(Stored records)
● ● ● ● ●

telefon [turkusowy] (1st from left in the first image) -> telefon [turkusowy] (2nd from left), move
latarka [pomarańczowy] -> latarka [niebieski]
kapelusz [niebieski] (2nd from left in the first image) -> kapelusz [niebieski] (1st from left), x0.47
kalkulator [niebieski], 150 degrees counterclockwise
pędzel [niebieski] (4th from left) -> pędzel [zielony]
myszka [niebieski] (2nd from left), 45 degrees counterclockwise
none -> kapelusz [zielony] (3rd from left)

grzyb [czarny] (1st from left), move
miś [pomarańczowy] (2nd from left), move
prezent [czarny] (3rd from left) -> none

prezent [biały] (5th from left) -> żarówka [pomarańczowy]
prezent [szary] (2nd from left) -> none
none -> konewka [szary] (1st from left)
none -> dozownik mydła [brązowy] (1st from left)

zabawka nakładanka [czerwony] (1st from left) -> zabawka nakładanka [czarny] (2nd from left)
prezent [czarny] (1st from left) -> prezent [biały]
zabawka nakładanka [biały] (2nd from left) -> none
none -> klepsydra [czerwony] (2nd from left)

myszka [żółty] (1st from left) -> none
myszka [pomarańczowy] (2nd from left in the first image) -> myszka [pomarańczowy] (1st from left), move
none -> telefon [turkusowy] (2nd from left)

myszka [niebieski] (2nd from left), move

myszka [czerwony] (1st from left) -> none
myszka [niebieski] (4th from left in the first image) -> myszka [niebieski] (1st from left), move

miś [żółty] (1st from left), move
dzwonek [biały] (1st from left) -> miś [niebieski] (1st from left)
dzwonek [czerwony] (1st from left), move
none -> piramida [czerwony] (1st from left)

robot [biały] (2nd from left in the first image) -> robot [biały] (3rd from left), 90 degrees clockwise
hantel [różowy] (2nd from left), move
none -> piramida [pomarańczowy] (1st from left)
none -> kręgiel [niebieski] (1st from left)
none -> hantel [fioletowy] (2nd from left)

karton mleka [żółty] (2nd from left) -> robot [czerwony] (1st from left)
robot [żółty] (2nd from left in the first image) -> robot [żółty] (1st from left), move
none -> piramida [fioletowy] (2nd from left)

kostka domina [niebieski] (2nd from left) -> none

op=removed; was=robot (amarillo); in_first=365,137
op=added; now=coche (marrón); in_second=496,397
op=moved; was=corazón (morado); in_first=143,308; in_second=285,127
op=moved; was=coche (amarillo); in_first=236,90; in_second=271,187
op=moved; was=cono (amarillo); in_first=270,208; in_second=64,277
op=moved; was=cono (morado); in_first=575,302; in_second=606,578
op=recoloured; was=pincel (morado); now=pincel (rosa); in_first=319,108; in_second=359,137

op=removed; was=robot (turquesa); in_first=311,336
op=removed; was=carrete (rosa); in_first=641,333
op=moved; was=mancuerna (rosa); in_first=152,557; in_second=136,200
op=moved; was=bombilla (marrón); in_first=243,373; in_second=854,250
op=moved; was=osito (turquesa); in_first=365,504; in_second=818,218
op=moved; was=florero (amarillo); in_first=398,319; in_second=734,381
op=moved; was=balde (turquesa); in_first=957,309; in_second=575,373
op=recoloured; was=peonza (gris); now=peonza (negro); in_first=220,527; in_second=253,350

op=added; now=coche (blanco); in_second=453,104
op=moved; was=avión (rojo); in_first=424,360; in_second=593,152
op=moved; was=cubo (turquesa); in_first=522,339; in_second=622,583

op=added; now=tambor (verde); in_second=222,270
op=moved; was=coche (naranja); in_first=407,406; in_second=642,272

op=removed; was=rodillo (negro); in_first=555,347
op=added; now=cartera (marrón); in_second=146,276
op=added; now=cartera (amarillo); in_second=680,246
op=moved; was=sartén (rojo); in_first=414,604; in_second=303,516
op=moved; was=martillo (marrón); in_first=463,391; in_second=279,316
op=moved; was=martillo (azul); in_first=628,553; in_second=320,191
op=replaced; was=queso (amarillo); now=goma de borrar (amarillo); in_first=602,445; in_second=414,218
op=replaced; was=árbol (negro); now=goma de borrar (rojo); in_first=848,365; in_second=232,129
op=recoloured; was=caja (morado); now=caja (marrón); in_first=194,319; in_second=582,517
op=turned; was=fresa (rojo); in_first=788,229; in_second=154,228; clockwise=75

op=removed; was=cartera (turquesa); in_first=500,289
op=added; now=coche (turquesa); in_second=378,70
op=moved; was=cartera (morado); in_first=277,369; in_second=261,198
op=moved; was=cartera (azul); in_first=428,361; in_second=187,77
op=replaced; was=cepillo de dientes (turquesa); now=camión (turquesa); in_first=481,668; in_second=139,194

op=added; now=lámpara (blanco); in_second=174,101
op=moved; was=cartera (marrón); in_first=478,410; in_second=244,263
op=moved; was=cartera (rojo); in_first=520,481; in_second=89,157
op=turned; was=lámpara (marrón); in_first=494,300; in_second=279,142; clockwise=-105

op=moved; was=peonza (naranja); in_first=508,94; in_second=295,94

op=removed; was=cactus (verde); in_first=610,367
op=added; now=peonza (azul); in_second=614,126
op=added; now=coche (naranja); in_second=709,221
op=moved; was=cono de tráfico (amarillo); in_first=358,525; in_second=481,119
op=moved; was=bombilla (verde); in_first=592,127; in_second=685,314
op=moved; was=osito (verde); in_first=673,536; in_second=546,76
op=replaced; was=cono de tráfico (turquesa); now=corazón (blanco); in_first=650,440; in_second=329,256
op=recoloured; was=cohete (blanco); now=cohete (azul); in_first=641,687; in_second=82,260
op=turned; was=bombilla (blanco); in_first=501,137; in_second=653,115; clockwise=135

● ● ● ● ●

**EXERCISE REQUIREMENTS:**
Check every line of the data for the word "counterclockwise". The response is the count alone.

**YOUR SOLUTION:**
2